## What you are asked to do
Exclude the images and transcribe the entries below precisely.

## Excerpted data
......
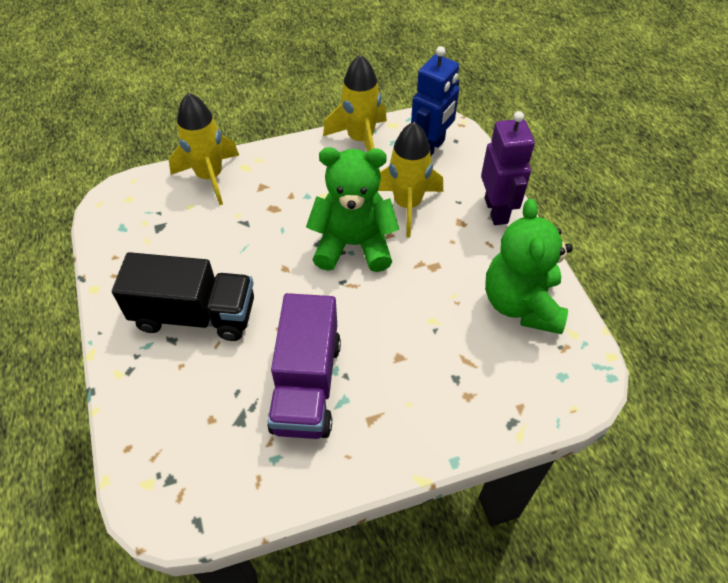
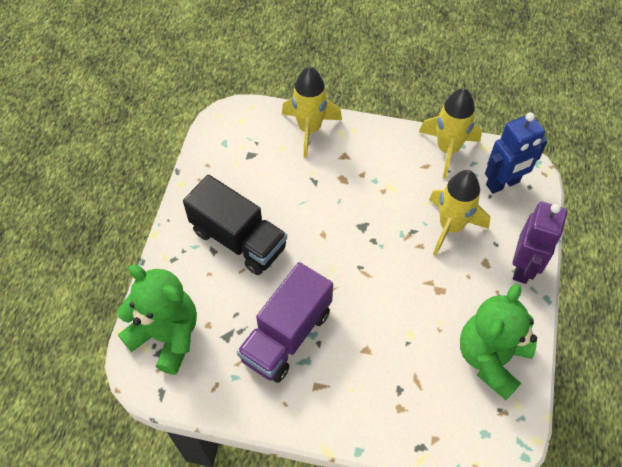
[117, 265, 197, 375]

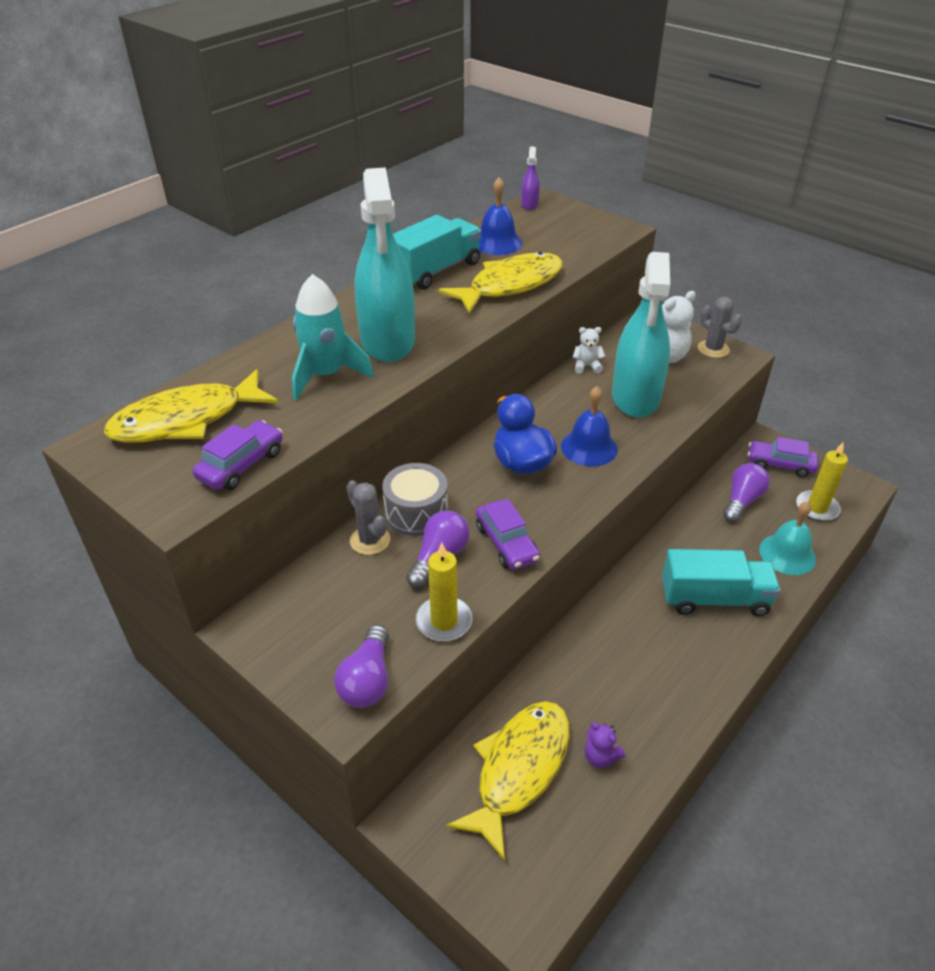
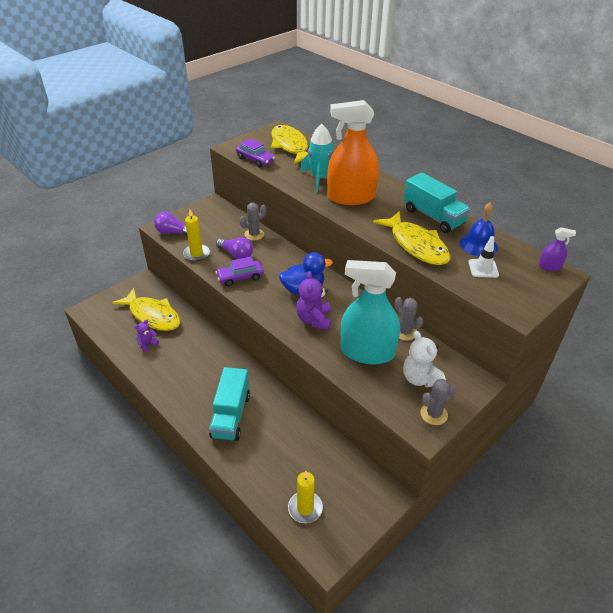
[327, 100, 379, 205]
[382, 463, 448, 536] (first image)
[296, 271, 331, 330]
[395, 297, 424, 341]
[723, 463, 770, 522] (first image)
[748, 437, 818, 477] (first image)
[759, 501, 816, 575] (first image)
[469, 236, 499, 278]

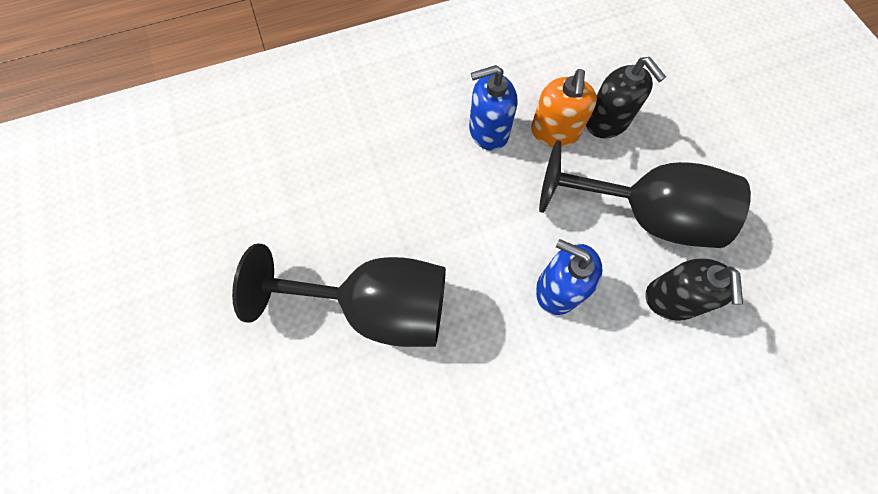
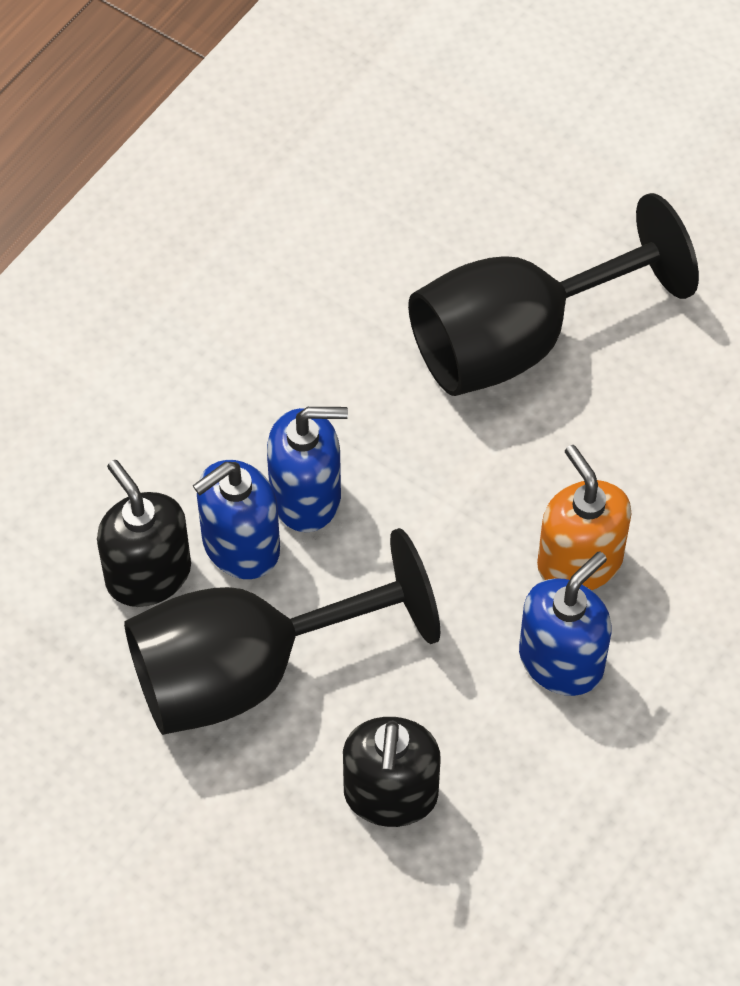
[537, 445, 631, 590]
[343, 717, 441, 827]
[193, 460, 280, 579]

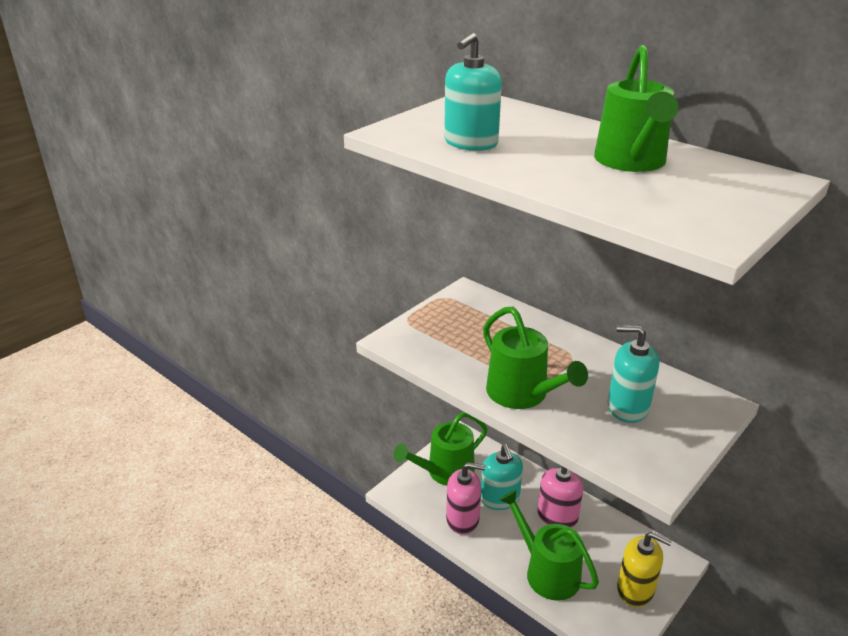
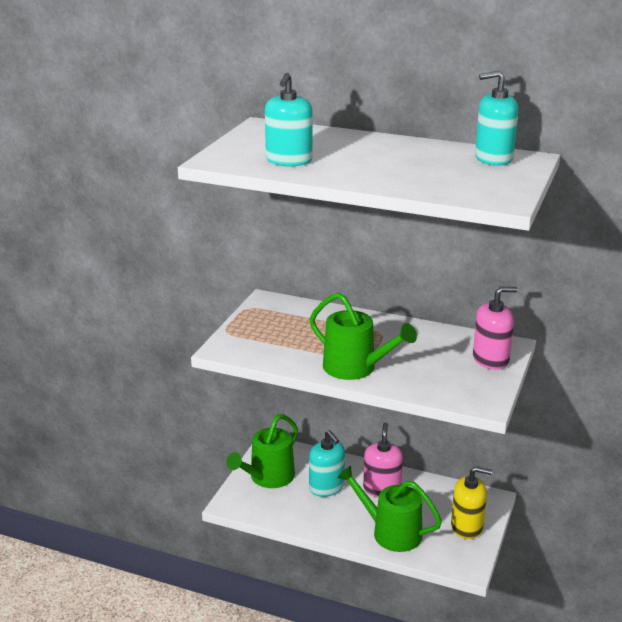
[473, 287, 518, 370]
[594, 45, 678, 172] (first image)
[475, 71, 519, 166]

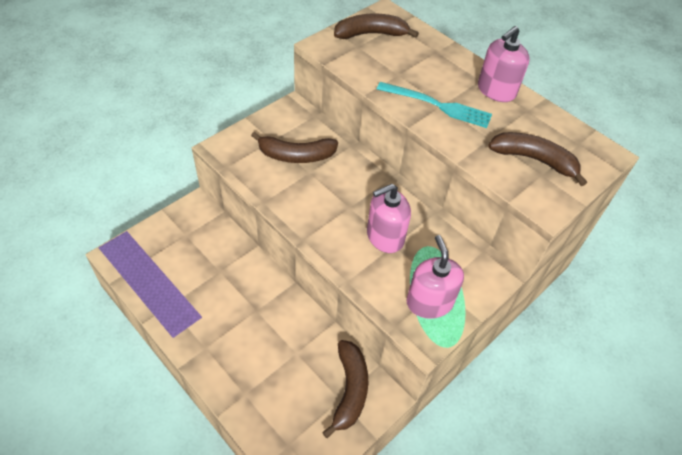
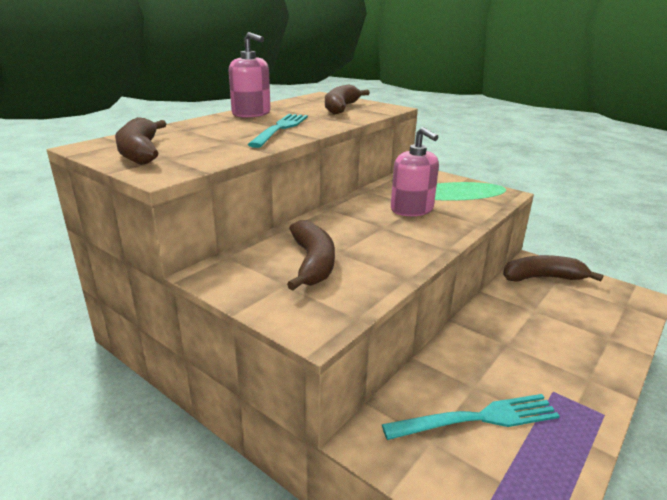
[406, 235, 464, 319] (first image)
[382, 394, 560, 440]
......
## Task output
[117, 265, 197, 375]

[327, 100, 379, 205]
[382, 463, 448, 536] (first image)
[296, 271, 331, 330]
[395, 297, 424, 341]
[723, 463, 770, 522] (first image)
[748, 437, 818, 477] (first image)
[759, 501, 816, 575] (first image)
[469, 236, 499, 278]

[537, 445, 631, 590]
[343, 717, 441, 827]
[193, 460, 280, 579]

[473, 287, 518, 370]
[594, 45, 678, 172] (first image)
[475, 71, 519, 166]

[406, 235, 464, 319] (first image)
[382, 394, 560, 440]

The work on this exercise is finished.